**SET PROBLEM**
Count the lines below that contain the word "towards", and reply with the number alone.

**DATASET RECORDS**
○ ○ ○ ○ ○

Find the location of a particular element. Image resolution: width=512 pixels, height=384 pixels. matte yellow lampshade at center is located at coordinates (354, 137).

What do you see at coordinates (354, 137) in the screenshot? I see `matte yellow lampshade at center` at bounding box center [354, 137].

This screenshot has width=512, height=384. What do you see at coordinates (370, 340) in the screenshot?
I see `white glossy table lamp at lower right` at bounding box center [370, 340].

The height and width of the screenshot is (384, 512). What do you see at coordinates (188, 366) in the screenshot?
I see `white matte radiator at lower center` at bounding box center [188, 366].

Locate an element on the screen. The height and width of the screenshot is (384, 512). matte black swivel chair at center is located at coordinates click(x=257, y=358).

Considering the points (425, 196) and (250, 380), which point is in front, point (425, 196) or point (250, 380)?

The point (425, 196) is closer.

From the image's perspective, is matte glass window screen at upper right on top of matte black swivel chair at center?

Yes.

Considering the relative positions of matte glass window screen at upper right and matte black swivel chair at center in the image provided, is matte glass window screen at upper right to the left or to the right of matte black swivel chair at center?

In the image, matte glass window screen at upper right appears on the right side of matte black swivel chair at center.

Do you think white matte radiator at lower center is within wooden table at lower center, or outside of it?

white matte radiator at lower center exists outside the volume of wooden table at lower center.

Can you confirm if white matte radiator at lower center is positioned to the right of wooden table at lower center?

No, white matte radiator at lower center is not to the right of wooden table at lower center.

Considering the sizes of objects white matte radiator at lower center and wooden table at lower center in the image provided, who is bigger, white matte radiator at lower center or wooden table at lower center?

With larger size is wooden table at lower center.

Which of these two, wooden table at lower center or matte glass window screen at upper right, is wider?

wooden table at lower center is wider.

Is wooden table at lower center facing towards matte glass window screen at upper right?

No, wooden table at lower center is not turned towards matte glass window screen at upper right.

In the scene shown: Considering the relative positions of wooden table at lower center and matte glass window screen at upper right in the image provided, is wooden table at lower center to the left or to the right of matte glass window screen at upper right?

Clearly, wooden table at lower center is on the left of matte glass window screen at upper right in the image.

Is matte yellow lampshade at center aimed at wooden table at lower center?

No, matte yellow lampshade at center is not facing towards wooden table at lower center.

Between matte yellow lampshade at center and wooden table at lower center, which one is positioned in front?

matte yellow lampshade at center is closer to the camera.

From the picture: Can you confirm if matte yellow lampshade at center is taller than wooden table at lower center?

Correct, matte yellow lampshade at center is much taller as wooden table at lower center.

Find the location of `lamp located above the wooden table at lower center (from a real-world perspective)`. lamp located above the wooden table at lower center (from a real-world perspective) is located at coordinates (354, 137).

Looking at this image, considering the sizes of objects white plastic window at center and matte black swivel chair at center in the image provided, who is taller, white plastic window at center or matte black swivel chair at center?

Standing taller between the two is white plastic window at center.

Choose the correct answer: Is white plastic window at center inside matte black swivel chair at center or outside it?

○ ○ ○ ○ ○

**RESPONSE FOR THIS EXERCISE**
3